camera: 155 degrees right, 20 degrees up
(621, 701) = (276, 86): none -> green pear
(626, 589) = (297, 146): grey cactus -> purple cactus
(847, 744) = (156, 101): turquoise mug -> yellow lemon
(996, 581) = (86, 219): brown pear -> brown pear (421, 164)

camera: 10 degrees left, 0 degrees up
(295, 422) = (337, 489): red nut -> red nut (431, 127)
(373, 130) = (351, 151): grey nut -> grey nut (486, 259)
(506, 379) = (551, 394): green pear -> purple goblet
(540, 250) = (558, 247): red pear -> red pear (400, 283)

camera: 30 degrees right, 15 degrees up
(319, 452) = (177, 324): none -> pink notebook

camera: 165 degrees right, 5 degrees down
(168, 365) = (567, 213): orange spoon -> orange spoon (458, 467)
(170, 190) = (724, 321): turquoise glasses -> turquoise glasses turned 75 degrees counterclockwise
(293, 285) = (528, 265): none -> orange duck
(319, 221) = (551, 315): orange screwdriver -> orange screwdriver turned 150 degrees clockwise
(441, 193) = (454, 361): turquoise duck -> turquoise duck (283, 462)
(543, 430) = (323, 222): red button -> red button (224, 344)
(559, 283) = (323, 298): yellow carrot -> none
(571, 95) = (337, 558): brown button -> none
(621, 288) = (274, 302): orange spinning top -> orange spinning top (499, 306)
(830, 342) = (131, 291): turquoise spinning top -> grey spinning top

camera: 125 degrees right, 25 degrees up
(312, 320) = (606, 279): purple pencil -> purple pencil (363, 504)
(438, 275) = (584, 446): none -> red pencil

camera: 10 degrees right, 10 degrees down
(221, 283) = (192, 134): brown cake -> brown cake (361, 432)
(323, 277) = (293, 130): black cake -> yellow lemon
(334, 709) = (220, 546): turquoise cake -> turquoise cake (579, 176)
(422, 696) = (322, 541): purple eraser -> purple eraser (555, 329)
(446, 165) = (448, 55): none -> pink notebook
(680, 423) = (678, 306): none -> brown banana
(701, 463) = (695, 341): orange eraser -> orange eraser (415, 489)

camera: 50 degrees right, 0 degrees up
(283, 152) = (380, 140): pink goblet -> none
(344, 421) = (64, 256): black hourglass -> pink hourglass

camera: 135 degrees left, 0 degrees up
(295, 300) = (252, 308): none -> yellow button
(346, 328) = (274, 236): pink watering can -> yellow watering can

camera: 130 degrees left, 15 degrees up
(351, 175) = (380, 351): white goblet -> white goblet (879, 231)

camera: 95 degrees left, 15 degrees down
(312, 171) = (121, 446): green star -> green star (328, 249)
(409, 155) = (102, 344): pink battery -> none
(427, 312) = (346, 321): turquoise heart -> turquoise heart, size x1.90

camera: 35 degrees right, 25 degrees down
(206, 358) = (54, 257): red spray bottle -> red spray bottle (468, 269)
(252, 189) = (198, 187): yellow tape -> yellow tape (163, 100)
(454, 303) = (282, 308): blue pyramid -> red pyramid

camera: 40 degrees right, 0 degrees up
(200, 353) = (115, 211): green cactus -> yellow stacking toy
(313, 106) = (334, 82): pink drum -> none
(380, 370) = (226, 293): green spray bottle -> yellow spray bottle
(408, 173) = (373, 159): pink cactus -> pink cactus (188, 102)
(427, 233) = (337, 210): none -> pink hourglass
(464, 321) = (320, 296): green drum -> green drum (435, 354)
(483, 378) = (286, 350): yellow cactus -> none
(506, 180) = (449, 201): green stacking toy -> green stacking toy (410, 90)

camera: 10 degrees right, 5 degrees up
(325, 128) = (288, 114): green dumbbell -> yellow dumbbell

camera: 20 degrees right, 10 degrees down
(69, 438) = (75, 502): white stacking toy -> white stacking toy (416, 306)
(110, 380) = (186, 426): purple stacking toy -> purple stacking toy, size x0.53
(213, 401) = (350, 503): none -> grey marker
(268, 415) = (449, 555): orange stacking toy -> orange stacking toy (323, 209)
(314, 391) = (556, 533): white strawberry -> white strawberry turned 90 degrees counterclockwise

=-=-=

Using the entries above, give again exactly the lines from the line holding "camera: 95 degrees left, 15 degrees down" through the line holding "camera: 40 degrees right, 0 degrees up". Include both end lines and nothing else.

camera: 95 degrees left, 15 degrees down
(312, 171) = (121, 446): green star -> green star (328, 249)
(409, 155) = (102, 344): pink battery -> none
(427, 312) = (346, 321): turquoise heart -> turquoise heart, size x1.90

camera: 35 degrees right, 25 degrees down
(206, 358) = (54, 257): red spray bottle -> red spray bottle (468, 269)
(252, 189) = (198, 187): yellow tape -> yellow tape (163, 100)
(454, 303) = (282, 308): blue pyramid -> red pyramid

camera: 40 degrees right, 0 degrees up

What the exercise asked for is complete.